Segment Start: Dataset content
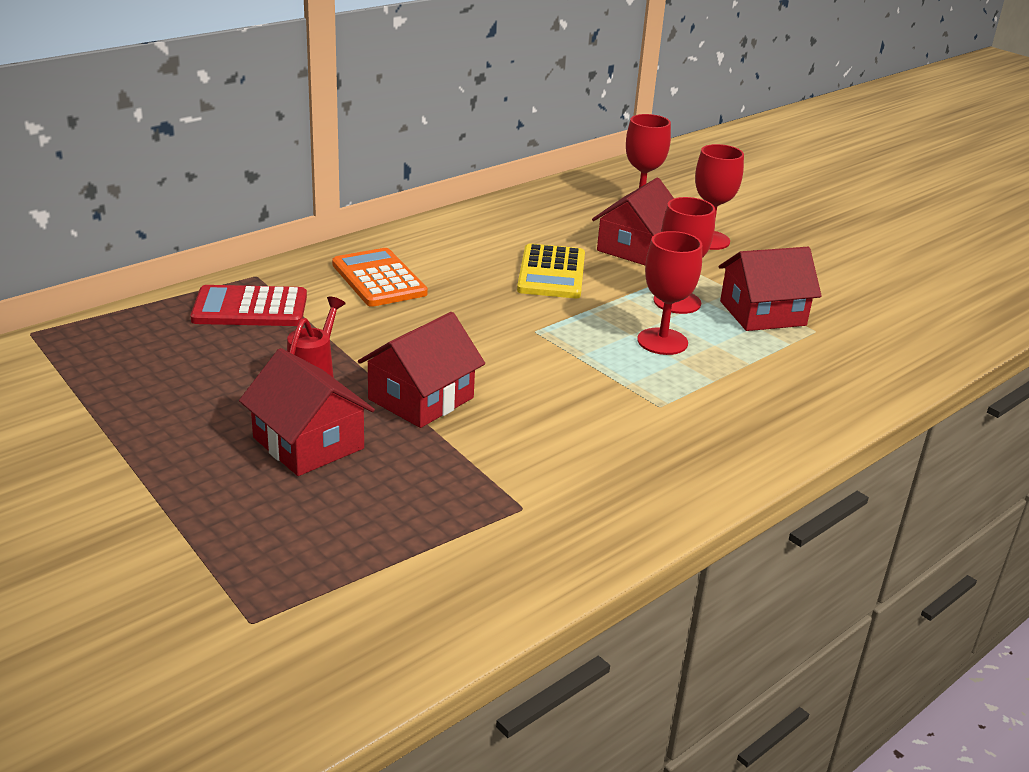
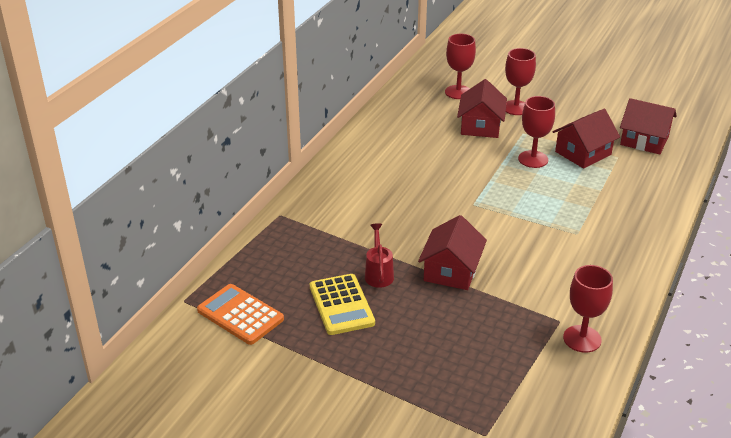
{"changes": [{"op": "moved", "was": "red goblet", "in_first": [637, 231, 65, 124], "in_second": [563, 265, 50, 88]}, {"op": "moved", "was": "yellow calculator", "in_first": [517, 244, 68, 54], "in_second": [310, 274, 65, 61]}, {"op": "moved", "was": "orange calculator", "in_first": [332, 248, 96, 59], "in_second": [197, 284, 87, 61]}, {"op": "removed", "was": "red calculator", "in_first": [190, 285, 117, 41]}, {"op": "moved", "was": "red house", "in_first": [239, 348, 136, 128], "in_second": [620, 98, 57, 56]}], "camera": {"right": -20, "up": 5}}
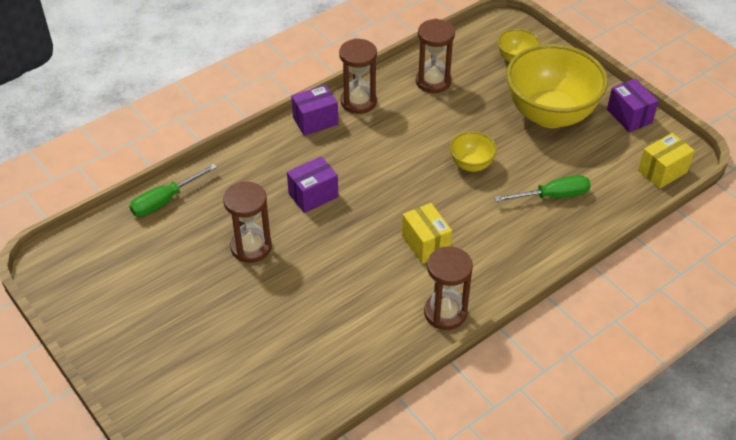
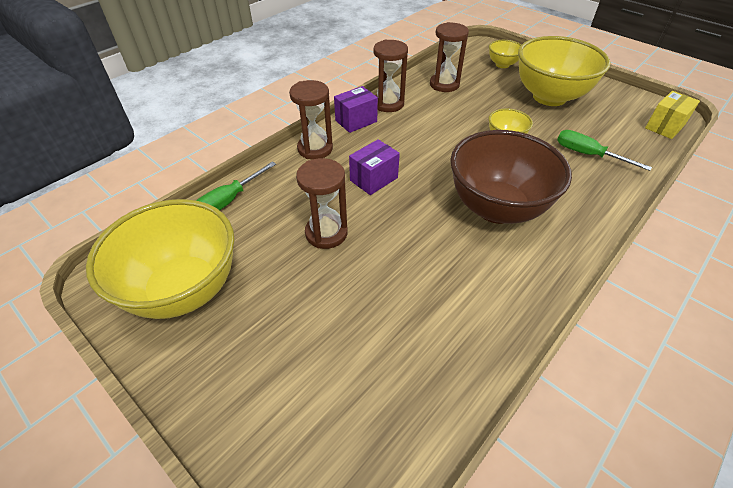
{"changes": [{"op": "removed", "was": "purple box", "in_first": [607, 79, 52, 53]}, {"op": "turned", "was": "green screwdriver", "in_first": [494, 175, 97, 27], "in_second": [557, 130, 95, 41], "clockwise": -120}, {"op": "replaced", "was": "yellow box", "now": "brown bowl", "in_first": [402, 203, 50, 61], "in_second": [450, 130, 122, 94]}, {"op": "moved", "was": "brown hourglass", "in_first": [424, 246, 49, 84], "in_second": [289, 80, 44, 80]}, {"op": "added", "now": "yellow bowl", "in_second": [86, 199, 148, 120]}], "camera": {"right": -10, "up": 0}}
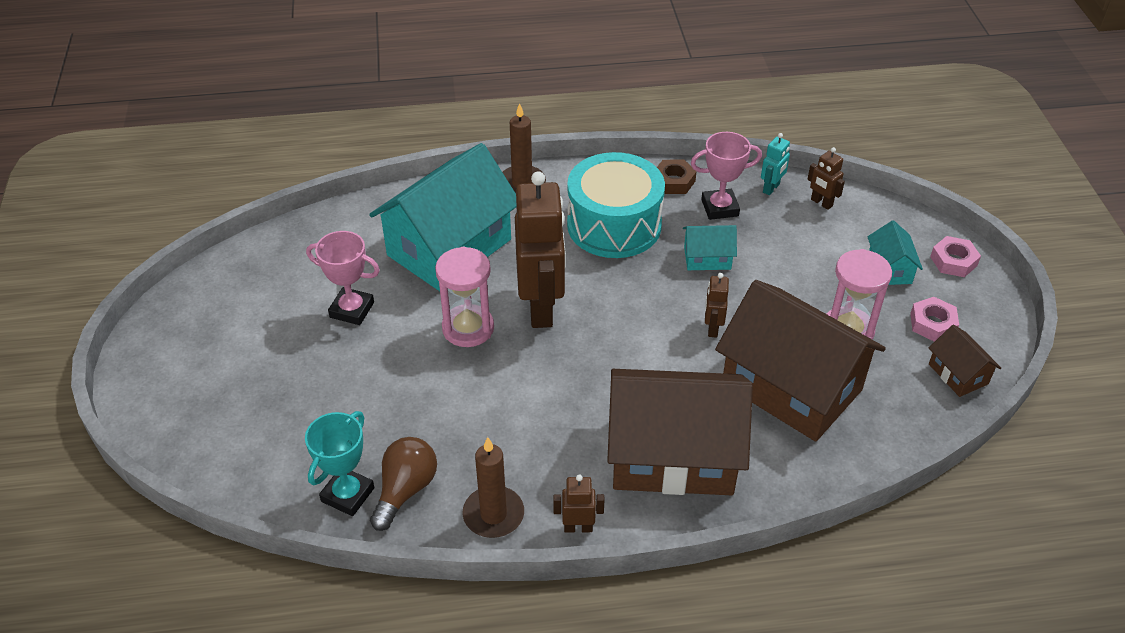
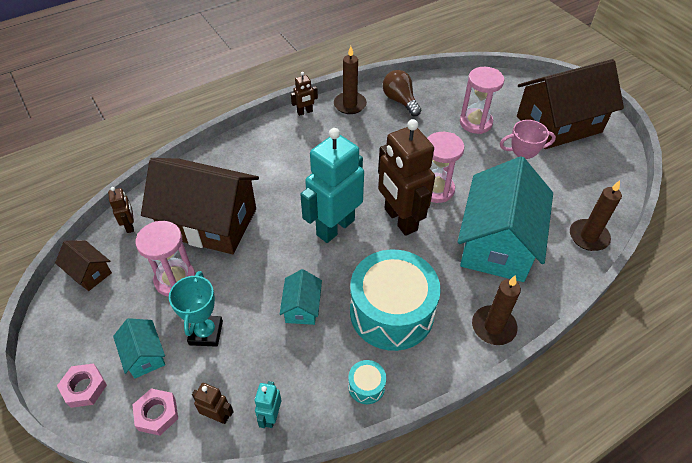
{"changes": [{"op": "removed", "was": "pink trophy", "in_first": [691, 132, 71, 88]}, {"op": "replaced", "was": "brown nut", "now": "turquoise drum", "in_first": [657, 160, 40, 34], "in_second": [348, 360, 38, 44]}, {"op": "turned", "was": "turquoise house", "in_first": [683, 225, 54, 45], "in_second": [279, 269, 43, 56], "clockwise": -60}, {"op": "moved", "was": "brown robot", "in_first": [705, 273, 24, 65], "in_second": [108, 187, 26, 46]}, {"op": "moved", "was": "pink nut", "in_first": [910, 297, 49, 45], "in_second": [132, 388, 46, 48]}, {"op": "moved", "was": "brown house", "in_first": [607, 369, 146, 126], "in_second": [517, 59, 107, 90]}, {"op": "moved", "was": "turquoise trophy", "in_first": [305, 411, 69, 105], "in_second": [169, 271, 54, 76]}, {"op": "turned", "was": "brown light bulb", "in_first": [370, 437, 67, 94], "in_second": [383, 70, 38, 46], "clockwise": 150}, {"op": "added", "now": "pink hourglass", "in_second": [460, 67, 44, 67]}, {"op": "added", "now": "turquoise robot", "in_second": [300, 128, 64, 115]}, {"op": "added", "now": "brown candle", "in_second": [570, 180, 52, 71]}], "camera": {"right": 155, "up": 5}}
Segment End: Dataset content
# Exercise directions
Return each line of the material exactly as written; exclude the pictures.

# Result of the exercise
{"changes": [{"op": "moved", "was": "red goblet", "in_first": [637, 231, 65, 124], "in_second": [563, 265, 50, 88]}, {"op": "moved", "was": "yellow calculator", "in_first": [517, 244, 68, 54], "in_second": [310, 274, 65, 61]}, {"op": "moved", "was": "orange calculator", "in_first": [332, 248, 96, 59], "in_second": [197, 284, 87, 61]}, {"op": "removed", "was": "red calculator", "in_first": [190, 285, 117, 41]}, {"op": "moved", "was": "red house", "in_first": [239, 348, 136, 128], "in_second": [620, 98, 57, 56]}], "camera": {"right": -20, "up": 5}}
{"changes": [{"op": "removed", "was": "purple box", "in_first": [607, 79, 52, 53]}, {"op": "turned", "was": "green screwdriver", "in_first": [494, 175, 97, 27], "in_second": [557, 130, 95, 41], "clockwise": -120}, {"op": "replaced", "was": "yellow box", "now": "brown bowl", "in_first": [402, 203, 50, 61], "in_second": [450, 130, 122, 94]}, {"op": "moved", "was": "brown hourglass", "in_first": [424, 246, 49, 84], "in_second": [289, 80, 44, 80]}, {"op": "added", "now": "yellow bowl", "in_second": [86, 199, 148, 120]}], "camera": {"right": -10, "up": 0}}
{"changes": [{"op": "removed", "was": "pink trophy", "in_first": [691, 132, 71, 88]}, {"op": "replaced", "was": "brown nut", "now": "turquoise drum", "in_first": [657, 160, 40, 34], "in_second": [348, 360, 38, 44]}, {"op": "turned", "was": "turquoise house", "in_first": [683, 225, 54, 45], "in_second": [279, 269, 43, 56], "clockwise": -60}, {"op": "moved", "was": "brown robot", "in_first": [705, 273, 24, 65], "in_second": [108, 187, 26, 46]}, {"op": "moved", "was": "pink nut", "in_first": [910, 297, 49, 45], "in_second": [132, 388, 46, 48]}, {"op": "moved", "was": "brown house", "in_first": [607, 369, 146, 126], "in_second": [517, 59, 107, 90]}, {"op": "moved", "was": "turquoise trophy", "in_first": [305, 411, 69, 105], "in_second": [169, 271, 54, 76]}, {"op": "turned", "was": "brown light bulb", "in_first": [370, 437, 67, 94], "in_second": [383, 70, 38, 46], "clockwise": 150}, {"op": "added", "now": "pink hourglass", "in_second": [460, 67, 44, 67]}, {"op": "added", "now": "turquoise robot", "in_second": [300, 128, 64, 115]}, {"op": "added", "now": "brown candle", "in_second": [570, 180, 52, 71]}], "camera": {"right": 155, "up": 5}}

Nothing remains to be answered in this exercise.